(Material for this task)
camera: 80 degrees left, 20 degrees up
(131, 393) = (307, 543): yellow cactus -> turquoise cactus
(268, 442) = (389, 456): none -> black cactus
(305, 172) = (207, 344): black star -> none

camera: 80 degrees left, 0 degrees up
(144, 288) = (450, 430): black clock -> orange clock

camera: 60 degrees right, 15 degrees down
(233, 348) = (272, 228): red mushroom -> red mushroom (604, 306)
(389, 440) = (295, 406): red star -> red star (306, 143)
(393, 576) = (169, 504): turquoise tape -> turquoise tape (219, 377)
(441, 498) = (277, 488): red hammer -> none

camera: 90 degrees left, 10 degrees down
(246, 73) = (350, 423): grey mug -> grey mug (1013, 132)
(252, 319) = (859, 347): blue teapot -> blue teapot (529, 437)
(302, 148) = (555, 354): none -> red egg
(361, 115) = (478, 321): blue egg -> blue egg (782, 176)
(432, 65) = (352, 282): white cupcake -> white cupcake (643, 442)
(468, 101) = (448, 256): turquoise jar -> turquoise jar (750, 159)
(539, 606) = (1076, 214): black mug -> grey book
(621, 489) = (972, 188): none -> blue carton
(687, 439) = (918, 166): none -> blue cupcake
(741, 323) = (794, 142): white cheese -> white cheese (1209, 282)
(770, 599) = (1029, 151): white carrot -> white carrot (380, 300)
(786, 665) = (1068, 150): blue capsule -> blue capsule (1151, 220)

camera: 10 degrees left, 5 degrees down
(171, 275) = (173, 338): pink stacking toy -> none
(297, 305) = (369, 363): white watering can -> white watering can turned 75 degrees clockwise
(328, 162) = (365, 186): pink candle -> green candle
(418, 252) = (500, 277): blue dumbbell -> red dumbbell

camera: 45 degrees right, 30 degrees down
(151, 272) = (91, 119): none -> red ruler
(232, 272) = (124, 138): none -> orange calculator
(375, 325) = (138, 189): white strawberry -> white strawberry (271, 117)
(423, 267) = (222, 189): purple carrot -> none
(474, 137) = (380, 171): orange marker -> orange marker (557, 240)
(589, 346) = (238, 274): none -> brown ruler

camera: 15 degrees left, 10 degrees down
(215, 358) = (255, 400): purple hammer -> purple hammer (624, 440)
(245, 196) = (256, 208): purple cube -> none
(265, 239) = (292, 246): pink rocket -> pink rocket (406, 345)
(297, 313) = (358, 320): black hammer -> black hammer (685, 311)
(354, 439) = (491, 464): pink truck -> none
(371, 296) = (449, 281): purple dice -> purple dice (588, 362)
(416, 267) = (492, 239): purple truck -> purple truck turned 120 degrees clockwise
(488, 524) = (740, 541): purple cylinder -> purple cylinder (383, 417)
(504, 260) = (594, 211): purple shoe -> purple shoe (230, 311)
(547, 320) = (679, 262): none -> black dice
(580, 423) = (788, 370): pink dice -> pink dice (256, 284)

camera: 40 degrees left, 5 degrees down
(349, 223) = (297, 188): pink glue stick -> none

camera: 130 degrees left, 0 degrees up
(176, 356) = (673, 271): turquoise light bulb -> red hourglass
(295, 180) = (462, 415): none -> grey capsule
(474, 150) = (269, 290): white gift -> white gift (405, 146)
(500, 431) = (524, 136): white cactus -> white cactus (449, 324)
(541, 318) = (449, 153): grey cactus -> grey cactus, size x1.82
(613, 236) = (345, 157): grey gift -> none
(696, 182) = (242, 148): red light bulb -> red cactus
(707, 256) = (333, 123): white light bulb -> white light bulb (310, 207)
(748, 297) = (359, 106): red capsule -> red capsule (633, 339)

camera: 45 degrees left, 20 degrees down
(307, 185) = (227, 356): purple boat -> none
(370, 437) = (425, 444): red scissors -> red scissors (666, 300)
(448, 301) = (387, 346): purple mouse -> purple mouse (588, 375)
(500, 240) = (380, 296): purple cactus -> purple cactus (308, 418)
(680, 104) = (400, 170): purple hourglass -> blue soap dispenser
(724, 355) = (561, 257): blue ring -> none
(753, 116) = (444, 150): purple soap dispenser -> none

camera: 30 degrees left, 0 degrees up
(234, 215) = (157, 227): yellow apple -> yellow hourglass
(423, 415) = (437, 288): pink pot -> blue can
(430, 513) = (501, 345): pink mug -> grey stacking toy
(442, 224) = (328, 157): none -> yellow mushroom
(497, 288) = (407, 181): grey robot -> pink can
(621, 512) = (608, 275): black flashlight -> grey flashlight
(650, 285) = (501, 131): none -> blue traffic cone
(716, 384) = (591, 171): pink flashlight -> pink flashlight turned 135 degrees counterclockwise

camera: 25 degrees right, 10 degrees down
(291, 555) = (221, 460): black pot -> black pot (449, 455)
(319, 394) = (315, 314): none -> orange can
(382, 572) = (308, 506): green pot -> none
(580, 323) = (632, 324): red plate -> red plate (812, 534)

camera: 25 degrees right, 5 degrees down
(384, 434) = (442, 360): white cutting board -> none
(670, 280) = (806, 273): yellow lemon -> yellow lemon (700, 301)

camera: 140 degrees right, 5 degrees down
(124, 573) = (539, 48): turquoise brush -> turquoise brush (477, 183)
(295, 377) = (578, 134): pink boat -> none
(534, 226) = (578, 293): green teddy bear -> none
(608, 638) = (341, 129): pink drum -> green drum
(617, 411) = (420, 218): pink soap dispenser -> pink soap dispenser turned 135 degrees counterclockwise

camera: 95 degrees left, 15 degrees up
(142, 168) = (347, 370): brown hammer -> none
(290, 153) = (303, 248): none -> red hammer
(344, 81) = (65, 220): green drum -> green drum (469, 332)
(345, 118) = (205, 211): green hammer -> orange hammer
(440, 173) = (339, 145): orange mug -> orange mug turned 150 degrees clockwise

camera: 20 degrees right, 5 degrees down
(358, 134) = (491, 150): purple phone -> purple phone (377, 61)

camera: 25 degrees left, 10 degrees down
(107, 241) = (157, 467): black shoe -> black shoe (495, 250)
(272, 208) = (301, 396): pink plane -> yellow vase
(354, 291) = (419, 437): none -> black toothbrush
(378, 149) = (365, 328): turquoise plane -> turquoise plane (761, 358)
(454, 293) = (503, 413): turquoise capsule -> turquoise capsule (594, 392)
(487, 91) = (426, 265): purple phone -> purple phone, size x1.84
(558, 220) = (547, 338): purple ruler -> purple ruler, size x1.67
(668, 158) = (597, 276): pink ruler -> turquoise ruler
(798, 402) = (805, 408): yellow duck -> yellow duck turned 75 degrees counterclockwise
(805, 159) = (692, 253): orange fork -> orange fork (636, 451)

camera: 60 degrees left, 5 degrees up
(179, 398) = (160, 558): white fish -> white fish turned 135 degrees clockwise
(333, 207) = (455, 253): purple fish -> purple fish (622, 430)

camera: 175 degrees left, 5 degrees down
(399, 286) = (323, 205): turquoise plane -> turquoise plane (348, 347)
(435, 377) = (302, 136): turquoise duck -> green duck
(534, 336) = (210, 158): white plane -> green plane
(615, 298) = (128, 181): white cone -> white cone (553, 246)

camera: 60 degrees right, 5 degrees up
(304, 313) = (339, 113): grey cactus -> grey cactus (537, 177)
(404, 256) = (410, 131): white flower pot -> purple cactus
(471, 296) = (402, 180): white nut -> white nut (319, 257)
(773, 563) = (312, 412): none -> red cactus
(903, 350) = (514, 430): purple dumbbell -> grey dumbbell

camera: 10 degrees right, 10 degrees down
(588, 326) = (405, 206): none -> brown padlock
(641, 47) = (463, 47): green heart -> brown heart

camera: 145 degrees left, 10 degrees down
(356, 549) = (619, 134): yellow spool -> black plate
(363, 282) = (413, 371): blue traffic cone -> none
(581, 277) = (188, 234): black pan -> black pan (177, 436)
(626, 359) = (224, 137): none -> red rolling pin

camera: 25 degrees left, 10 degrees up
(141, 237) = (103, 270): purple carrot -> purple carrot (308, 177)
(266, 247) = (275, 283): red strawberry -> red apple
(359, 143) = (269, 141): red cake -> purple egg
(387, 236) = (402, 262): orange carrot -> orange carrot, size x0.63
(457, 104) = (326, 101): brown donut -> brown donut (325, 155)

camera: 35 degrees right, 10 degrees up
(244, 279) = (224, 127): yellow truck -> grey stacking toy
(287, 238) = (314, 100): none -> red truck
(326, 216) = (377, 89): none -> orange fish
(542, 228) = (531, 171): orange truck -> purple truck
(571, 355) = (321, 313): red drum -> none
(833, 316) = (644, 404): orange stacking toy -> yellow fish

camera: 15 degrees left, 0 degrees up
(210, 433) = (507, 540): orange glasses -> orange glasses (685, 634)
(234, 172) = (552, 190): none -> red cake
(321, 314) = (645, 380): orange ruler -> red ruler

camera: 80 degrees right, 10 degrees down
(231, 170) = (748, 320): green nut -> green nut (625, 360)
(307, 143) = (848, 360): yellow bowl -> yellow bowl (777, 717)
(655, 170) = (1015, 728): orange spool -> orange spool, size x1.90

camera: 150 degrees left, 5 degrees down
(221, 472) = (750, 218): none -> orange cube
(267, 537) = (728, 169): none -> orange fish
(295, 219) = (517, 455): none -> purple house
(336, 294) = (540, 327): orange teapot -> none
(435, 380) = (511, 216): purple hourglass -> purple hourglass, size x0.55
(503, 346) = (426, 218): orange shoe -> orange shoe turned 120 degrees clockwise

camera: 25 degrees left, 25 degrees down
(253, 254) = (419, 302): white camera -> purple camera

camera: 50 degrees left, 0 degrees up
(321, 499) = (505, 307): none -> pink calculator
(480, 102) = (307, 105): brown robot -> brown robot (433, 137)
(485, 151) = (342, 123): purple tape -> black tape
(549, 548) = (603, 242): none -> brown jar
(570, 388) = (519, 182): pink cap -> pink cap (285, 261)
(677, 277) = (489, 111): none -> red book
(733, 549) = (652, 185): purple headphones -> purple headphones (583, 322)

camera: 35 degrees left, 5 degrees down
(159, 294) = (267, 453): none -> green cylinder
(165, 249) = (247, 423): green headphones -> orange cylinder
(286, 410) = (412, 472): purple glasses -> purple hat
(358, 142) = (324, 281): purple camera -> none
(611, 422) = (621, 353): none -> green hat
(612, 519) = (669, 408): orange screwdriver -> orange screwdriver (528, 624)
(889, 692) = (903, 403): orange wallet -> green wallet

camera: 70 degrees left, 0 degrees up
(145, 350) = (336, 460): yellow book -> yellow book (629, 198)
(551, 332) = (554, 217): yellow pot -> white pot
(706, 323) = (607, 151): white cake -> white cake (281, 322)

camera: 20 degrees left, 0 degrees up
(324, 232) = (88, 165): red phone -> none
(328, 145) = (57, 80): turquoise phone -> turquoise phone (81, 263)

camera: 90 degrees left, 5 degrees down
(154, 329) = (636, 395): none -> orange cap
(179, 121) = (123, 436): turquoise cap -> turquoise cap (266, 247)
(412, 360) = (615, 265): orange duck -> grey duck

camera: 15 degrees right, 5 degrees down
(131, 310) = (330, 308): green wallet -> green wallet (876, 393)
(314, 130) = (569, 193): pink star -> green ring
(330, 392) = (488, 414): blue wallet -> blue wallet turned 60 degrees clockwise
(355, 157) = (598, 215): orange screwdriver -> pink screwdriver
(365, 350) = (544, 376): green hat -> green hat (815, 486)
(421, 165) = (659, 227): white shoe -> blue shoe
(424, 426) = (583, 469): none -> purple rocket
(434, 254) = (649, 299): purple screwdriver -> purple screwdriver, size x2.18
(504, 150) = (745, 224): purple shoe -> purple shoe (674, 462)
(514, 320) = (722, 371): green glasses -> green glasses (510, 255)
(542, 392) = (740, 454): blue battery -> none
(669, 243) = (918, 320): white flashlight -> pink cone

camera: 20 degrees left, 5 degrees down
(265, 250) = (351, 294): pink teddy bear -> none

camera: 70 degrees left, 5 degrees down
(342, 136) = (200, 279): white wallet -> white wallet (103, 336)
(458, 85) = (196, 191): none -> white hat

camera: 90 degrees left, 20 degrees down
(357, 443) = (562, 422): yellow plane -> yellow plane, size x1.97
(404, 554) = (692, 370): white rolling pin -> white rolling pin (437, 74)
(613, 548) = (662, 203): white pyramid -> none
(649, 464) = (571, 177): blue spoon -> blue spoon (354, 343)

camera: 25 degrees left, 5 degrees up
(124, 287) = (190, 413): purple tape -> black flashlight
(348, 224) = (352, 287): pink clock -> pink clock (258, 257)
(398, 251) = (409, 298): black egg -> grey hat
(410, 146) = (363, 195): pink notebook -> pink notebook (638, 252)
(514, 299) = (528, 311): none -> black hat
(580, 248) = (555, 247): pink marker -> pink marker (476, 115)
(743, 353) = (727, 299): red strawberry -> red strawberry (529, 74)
(End Material for this task)
Exercise aim:
Taking the records above, retype every line from the one with "(833, 316) = (644, 404): orange" down to the one with "camera: 25 degrees left, 25 degrees down", exactly and with nothing else.

Task output:
(833, 316) = (644, 404): orange stacking toy -> yellow fish

camera: 15 degrees left, 0 degrees up
(210, 433) = (507, 540): orange glasses -> orange glasses (685, 634)
(234, 172) = (552, 190): none -> red cake
(321, 314) = (645, 380): orange ruler -> red ruler

camera: 80 degrees right, 10 degrees down
(231, 170) = (748, 320): green nut -> green nut (625, 360)
(307, 143) = (848, 360): yellow bowl -> yellow bowl (777, 717)
(655, 170) = (1015, 728): orange spool -> orange spool, size x1.90

camera: 150 degrees left, 5 degrees down
(221, 472) = (750, 218): none -> orange cube
(267, 537) = (728, 169): none -> orange fish
(295, 219) = (517, 455): none -> purple house
(336, 294) = (540, 327): orange teapot -> none
(435, 380) = (511, 216): purple hourglass -> purple hourglass, size x0.55
(503, 346) = (426, 218): orange shoe -> orange shoe turned 120 degrees clockwise

camera: 25 degrees left, 25 degrees down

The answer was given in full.